Please reproduce every one of the records below word for word, with nothing changed.

▶ [INFORMATION SUPPLIED]
....................
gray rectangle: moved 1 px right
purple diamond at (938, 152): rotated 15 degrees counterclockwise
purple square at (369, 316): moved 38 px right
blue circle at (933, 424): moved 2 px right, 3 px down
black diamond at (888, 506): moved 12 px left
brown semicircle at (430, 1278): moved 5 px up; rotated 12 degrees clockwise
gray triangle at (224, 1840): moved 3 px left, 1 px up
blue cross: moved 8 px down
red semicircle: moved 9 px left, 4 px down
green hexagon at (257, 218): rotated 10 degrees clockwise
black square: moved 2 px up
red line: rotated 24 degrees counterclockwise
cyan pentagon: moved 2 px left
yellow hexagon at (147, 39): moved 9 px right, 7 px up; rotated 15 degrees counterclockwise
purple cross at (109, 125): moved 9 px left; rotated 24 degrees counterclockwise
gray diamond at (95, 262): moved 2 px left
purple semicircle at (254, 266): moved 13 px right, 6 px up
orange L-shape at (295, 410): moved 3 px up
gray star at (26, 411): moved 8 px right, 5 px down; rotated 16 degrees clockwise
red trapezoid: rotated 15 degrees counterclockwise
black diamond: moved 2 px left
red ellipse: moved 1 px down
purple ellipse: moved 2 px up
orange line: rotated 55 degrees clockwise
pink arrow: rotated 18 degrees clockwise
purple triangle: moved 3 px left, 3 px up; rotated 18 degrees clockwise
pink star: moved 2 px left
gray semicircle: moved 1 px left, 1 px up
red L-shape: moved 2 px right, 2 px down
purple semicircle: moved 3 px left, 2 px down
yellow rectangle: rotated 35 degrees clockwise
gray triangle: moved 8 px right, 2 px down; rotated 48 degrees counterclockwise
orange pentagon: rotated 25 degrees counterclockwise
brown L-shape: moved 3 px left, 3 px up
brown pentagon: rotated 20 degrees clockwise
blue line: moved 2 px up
....................
▶ [SOLUTION TO THIS EXERCISE]
gray rectangle: moved 1 px right
purple diamond at (938, 152): rotated 15 degrees counterclockwise
purple square at (369, 316): moved 38 px right
blue circle at (933, 424): moved 2 px right, 3 px down
black diamond at (888, 506): moved 12 px left
brown semicircle at (430, 1278): moved 5 px up; rotated 12 degrees clockwise
gray triangle at (224, 1840): moved 3 px left, 1 px up
blue cross: moved 8 px down
red semicircle: moved 9 px left, 4 px down
green hexagon at (257, 218): rotated 10 degrees clockwise
black square: moved 2 px up
red line: rotated 24 degrees counterclockwise
cyan pentagon: moved 2 px left
yellow hexagon at (147, 39): moved 9 px right, 7 px up; rotated 15 degrees counterclockwise
purple cross at (109, 125): moved 9 px left; rotated 24 degrees counterclockwise
gray diamond at (95, 262): moved 2 px left
purple semicircle at (254, 266): moved 13 px right, 6 px up
orange L-shape at (295, 410): moved 3 px up
gray star at (26, 411): moved 8 px right, 5 px down; rotated 16 degrees clockwise
red trapezoid: rotated 15 degrees counterclockwise
black diamond: moved 2 px left
red ellipse: moved 1 px down
purple ellipse: moved 2 px up
orange line: rotated 55 degrees clockwise
pink arrow: rotated 18 degrees clockwise
purple triangle: moved 3 px left, 3 px up; rotated 18 degrees clockwise
pink star: moved 2 px left
gray semicircle: moved 1 px left, 1 px up
red L-shape: moved 2 px right, 2 px down
purple semicircle: moved 3 px left, 2 px down
yellow rectangle: rotated 35 degrees clockwise
gray triangle: moved 8 px right, 2 px down; rotated 48 degrees counterclockwise
orange pentagon: rotated 25 degrees counterclockwise
brown L-shape: moved 3 px left, 3 px up
brown pentagon: rotated 20 degrees clockwise
blue line: moved 2 px up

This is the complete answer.